Arrange the records as a numbered list, from their first line up to and including the line with "62: (839, 531)". Skip blank lines.

* **Supplied information**
※ ※ ※
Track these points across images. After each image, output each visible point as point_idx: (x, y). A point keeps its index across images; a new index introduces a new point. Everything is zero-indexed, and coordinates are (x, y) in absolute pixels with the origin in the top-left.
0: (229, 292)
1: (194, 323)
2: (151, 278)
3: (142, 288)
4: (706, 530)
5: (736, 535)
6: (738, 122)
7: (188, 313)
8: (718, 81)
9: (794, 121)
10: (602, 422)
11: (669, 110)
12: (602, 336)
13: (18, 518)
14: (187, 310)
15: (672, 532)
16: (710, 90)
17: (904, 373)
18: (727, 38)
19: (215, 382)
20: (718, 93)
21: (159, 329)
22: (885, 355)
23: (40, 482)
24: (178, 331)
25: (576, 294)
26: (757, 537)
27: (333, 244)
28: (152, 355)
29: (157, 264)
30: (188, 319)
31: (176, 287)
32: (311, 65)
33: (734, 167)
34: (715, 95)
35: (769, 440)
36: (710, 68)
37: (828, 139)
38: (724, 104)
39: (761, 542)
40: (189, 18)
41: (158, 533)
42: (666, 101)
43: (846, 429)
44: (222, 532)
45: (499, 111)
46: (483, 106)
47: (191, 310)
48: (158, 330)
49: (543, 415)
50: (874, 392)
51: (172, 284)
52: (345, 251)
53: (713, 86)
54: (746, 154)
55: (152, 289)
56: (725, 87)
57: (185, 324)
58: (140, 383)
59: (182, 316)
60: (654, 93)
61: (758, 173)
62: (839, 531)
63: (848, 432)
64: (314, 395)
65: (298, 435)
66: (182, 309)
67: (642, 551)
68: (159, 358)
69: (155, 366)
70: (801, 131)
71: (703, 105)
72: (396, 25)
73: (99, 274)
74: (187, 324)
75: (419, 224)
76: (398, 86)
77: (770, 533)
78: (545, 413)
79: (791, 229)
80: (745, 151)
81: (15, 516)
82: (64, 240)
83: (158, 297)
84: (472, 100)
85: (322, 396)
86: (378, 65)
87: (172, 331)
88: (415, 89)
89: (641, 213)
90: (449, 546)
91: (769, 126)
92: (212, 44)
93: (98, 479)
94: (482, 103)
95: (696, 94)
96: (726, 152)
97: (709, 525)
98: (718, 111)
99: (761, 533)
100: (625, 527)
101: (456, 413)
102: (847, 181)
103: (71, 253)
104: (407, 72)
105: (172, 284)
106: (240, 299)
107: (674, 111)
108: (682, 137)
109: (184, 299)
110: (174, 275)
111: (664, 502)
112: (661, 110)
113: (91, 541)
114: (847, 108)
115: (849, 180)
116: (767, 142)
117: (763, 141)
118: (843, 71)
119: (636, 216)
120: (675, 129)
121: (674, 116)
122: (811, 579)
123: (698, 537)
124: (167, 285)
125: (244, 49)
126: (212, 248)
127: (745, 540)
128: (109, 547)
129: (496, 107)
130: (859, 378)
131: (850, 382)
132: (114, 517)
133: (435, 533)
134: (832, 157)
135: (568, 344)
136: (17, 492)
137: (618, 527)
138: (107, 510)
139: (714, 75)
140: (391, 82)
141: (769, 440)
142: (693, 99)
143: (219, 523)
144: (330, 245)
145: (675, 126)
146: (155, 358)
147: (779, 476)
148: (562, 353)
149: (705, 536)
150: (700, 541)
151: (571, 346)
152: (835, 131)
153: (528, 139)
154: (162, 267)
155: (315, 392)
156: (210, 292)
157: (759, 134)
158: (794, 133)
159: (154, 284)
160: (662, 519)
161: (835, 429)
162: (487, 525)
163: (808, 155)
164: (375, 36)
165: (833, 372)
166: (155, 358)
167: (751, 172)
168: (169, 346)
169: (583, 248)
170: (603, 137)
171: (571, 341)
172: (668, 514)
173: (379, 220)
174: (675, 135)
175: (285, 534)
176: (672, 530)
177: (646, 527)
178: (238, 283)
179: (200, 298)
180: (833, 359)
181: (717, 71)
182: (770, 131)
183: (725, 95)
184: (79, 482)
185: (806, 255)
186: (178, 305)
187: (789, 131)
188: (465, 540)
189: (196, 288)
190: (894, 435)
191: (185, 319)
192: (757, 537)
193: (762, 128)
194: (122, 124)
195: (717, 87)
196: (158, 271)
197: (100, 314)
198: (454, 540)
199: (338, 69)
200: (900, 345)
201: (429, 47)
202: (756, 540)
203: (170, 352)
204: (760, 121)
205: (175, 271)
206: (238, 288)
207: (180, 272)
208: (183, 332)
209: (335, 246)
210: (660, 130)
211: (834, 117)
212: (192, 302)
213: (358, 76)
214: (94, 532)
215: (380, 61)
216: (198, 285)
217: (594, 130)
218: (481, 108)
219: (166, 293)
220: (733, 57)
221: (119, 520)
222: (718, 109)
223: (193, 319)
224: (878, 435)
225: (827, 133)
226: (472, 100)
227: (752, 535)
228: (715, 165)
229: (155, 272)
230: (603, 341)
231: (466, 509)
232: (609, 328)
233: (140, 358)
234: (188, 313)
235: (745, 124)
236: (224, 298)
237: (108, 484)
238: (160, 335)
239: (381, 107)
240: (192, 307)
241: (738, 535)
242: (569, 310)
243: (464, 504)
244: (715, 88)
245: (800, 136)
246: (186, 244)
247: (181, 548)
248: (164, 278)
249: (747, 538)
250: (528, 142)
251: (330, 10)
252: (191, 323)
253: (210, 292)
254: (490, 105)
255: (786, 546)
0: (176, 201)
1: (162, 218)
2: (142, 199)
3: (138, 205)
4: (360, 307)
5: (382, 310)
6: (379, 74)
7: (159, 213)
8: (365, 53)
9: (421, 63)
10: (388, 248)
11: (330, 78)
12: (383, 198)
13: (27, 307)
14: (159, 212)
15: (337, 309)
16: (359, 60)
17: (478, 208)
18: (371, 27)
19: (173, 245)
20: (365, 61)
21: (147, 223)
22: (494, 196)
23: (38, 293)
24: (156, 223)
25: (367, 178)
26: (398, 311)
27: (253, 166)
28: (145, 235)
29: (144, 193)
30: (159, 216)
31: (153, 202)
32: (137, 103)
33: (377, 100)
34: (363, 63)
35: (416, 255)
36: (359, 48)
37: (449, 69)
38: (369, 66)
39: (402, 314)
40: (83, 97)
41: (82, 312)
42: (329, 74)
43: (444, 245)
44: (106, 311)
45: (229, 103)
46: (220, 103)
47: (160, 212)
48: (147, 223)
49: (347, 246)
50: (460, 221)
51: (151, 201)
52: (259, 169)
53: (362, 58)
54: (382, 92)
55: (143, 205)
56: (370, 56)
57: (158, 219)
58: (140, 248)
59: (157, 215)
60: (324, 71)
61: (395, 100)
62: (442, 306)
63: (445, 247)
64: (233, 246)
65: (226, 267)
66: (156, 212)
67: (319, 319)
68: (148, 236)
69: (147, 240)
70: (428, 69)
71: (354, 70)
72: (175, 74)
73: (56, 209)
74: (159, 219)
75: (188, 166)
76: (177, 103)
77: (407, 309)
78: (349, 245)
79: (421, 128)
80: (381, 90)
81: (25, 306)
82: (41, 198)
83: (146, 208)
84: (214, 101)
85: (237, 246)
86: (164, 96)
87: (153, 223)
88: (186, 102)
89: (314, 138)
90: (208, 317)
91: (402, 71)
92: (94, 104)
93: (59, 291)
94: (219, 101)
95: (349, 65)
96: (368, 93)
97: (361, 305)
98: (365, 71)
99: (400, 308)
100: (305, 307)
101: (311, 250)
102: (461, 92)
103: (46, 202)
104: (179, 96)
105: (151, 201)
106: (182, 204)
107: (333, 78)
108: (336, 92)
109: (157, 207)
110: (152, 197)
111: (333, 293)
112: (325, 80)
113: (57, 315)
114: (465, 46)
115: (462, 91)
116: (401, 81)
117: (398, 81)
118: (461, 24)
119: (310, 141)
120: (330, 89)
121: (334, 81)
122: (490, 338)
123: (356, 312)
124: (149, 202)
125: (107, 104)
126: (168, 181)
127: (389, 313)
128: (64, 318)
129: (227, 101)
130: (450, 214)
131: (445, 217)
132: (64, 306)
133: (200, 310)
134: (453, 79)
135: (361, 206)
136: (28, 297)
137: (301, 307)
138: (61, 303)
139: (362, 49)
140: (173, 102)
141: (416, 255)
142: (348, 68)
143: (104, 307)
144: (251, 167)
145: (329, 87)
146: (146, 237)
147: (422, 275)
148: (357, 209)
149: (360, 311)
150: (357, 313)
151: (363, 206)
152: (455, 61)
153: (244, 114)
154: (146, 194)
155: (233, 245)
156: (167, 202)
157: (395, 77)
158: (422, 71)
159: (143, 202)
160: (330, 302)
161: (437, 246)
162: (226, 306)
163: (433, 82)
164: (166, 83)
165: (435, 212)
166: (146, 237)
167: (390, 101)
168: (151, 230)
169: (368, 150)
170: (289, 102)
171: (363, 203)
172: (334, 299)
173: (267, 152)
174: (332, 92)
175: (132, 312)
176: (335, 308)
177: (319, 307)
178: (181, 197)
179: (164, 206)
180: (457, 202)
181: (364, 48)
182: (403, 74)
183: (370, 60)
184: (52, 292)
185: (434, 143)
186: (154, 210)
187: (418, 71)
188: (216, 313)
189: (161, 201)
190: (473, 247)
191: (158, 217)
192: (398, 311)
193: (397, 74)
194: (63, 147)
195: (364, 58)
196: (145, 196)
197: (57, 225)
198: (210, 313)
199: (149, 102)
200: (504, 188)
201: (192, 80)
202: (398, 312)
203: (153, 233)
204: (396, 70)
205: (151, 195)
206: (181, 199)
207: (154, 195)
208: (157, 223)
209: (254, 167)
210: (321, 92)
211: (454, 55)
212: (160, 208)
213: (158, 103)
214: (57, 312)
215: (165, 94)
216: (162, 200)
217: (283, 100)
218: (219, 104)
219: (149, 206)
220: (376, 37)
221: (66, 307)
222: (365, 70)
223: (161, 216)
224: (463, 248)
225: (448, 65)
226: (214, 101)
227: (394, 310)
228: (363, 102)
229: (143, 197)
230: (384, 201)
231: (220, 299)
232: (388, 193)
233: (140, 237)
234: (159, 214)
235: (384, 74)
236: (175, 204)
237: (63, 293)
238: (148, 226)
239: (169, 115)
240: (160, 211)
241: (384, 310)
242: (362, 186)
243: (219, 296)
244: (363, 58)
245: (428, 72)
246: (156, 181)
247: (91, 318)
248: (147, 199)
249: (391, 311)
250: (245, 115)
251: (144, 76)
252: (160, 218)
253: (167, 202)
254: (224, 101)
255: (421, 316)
※ ※ ※
* **Output for this exercise**
1. Track these points across images. After each image, output each visible point as point_idx: (x, y). A point keeps its index across images; a new index introduces a new point. Everything is zero-indexed, and coordinates are (x, y) in absolute pixels with the origin in the top-left.
2. 0: (229, 292)
3. 1: (194, 323)
4. 2: (151, 278)
5. 3: (142, 288)
6. 4: (706, 530)
7. 5: (736, 535)
8. 6: (738, 122)
9. 7: (188, 313)
10. 8: (718, 81)
11. 9: (794, 121)
12. 10: (602, 422)
13. 11: (669, 110)
14. 12: (602, 336)
15. 13: (18, 518)
16. 14: (187, 310)
17. 15: (672, 532)
18. 16: (710, 90)
19. 17: (904, 373)
20. 18: (727, 38)
21. 19: (215, 382)
22. 20: (718, 93)
23. 21: (159, 329)
24. 22: (885, 355)
25. 23: (40, 482)
26. 24: (178, 331)
27. 25: (576, 294)
28. 26: (757, 537)
29. 27: (333, 244)
30. 28: (152, 355)
31. 29: (157, 264)
32. 30: (188, 319)
33. 31: (176, 287)
34. 32: (311, 65)
35. 33: (734, 167)
36. 34: (715, 95)
37. 35: (769, 440)
38. 36: (710, 68)
39. 37: (828, 139)
40. 38: (724, 104)
41. 39: (761, 542)
42. 40: (189, 18)
43. 41: (158, 533)
44. 42: (666, 101)
45. 43: (846, 429)
46. 44: (222, 532)
47. 45: (499, 111)
48. 46: (483, 106)
49. 47: (191, 310)
50. 48: (158, 330)
51. 49: (543, 415)
52. 50: (874, 392)
53. 51: (172, 284)
54. 52: (345, 251)
55. 53: (713, 86)
56. 54: (746, 154)
57. 55: (152, 289)
58. 56: (725, 87)
59. 57: (185, 324)
60. 58: (140, 383)
61. 59: (182, 316)
62. 60: (654, 93)
63. 61: (758, 173)
64. 62: (839, 531)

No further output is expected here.